What is expected: Copy every line of the entries that has the string "black" in it.

The input:
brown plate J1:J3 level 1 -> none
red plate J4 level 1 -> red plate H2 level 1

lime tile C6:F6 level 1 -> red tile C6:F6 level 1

==

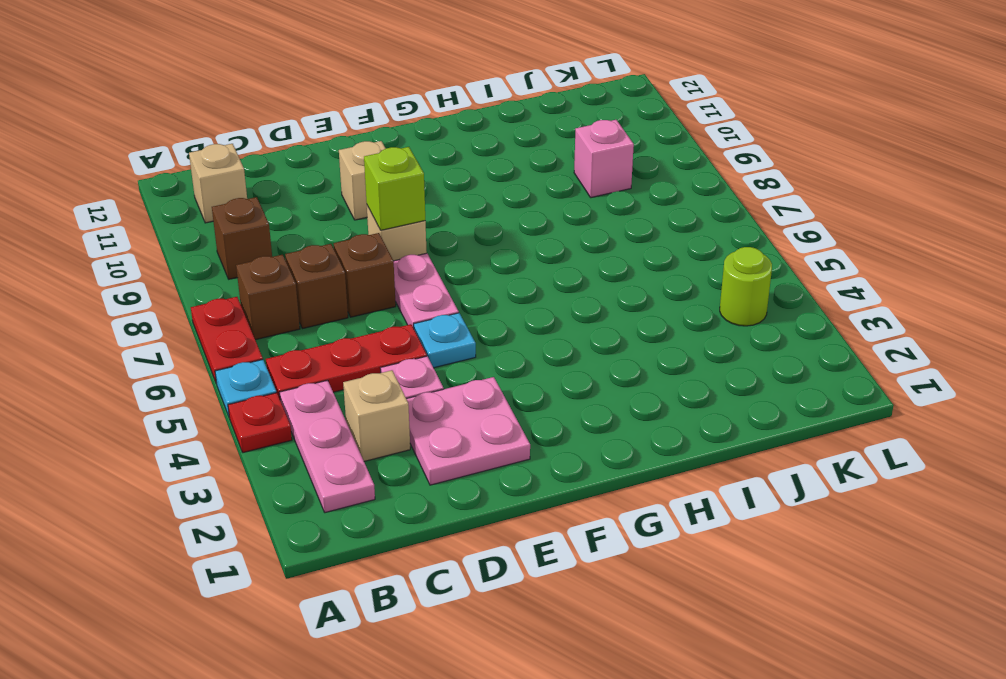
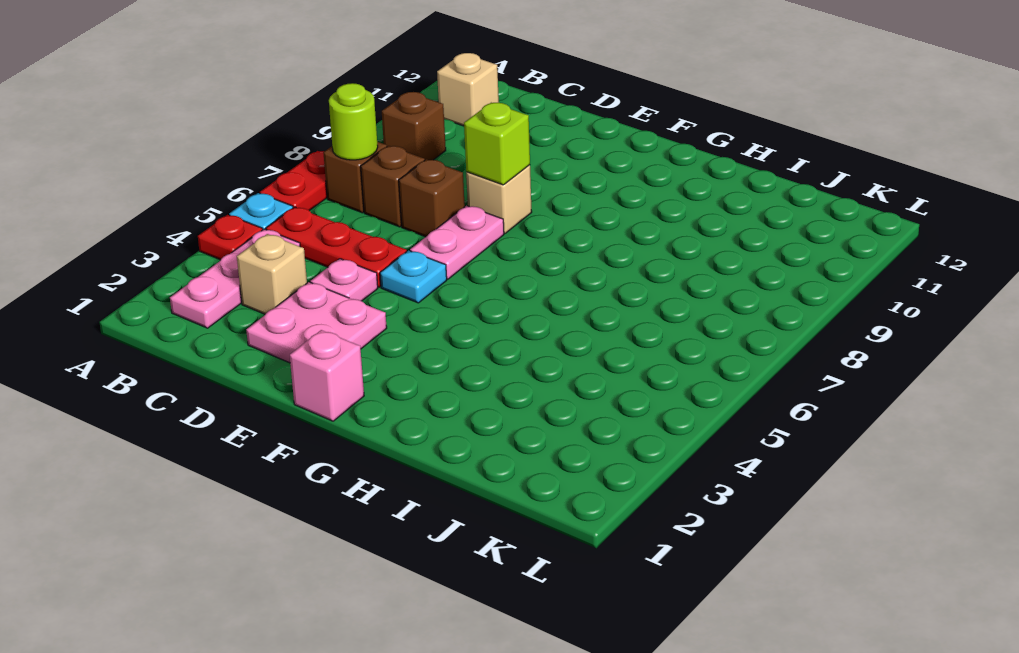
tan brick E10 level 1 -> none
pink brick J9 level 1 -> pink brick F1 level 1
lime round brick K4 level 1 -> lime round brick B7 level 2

* * *

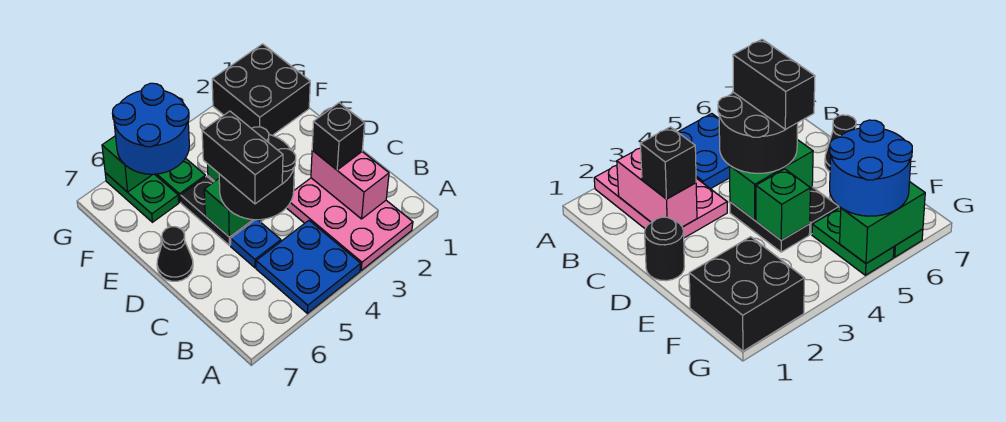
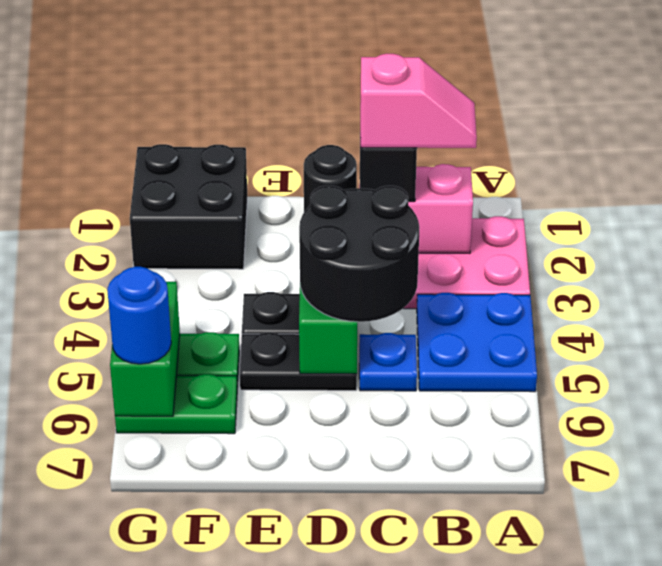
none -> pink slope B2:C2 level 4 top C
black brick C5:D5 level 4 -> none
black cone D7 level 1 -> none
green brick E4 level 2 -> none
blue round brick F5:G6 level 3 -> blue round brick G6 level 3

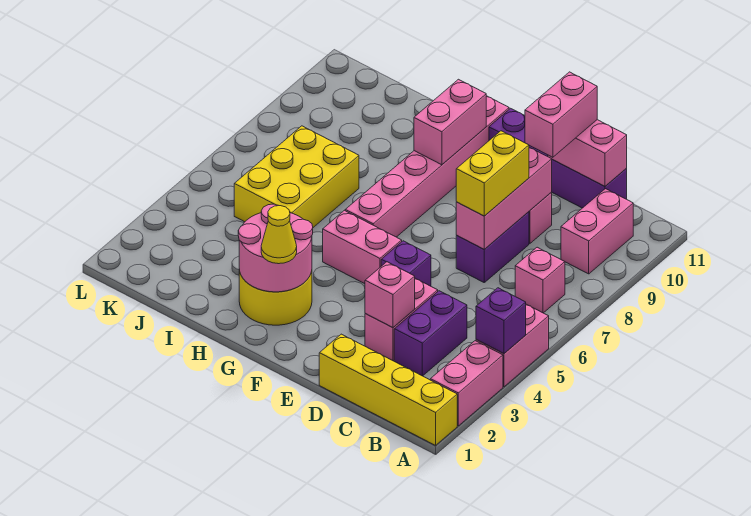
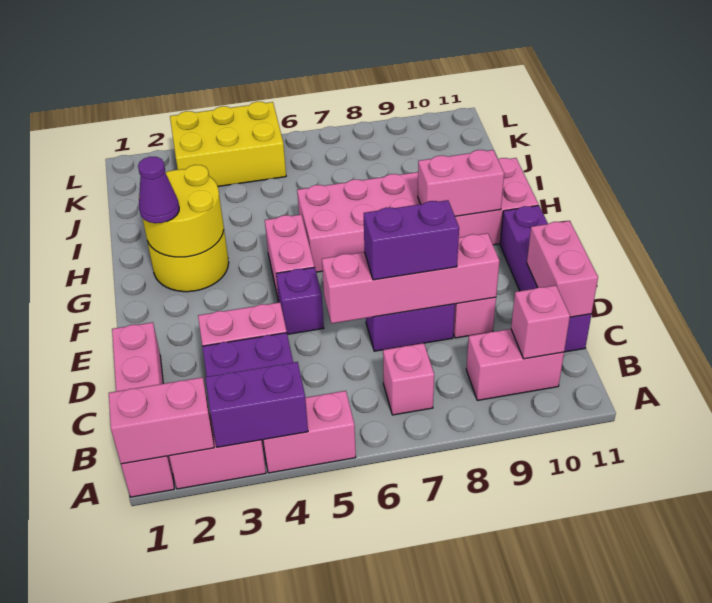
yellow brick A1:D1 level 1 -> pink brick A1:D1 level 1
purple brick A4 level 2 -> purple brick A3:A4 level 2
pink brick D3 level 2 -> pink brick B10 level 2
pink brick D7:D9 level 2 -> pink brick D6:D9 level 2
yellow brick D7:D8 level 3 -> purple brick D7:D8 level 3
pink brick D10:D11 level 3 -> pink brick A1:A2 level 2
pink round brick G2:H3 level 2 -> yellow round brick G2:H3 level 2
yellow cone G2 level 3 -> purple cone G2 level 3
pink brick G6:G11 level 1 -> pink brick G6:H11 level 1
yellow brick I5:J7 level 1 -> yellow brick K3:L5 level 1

Exercise solution:
black brick C5:D5 level 4 -> none
black cone D7 level 1 -> none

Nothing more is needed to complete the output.